◆ Problem statement ◆
Type out all the data below, word for word.

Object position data
-------------------------
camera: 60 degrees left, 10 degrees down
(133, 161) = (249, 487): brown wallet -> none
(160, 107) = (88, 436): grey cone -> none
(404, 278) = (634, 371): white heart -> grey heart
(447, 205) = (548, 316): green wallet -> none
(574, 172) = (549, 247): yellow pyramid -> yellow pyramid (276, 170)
-------------------------
◆ Exercise response ◆
camera: 60 degrees left, 10 degrees down
(133, 161) = (249, 487): brown wallet -> none
(160, 107) = (88, 436): grey cone -> none
(404, 278) = (634, 371): white heart -> grey heart
(447, 205) = (548, 316): green wallet -> none
(574, 172) = (549, 247): yellow pyramid -> yellow pyramid (276, 170)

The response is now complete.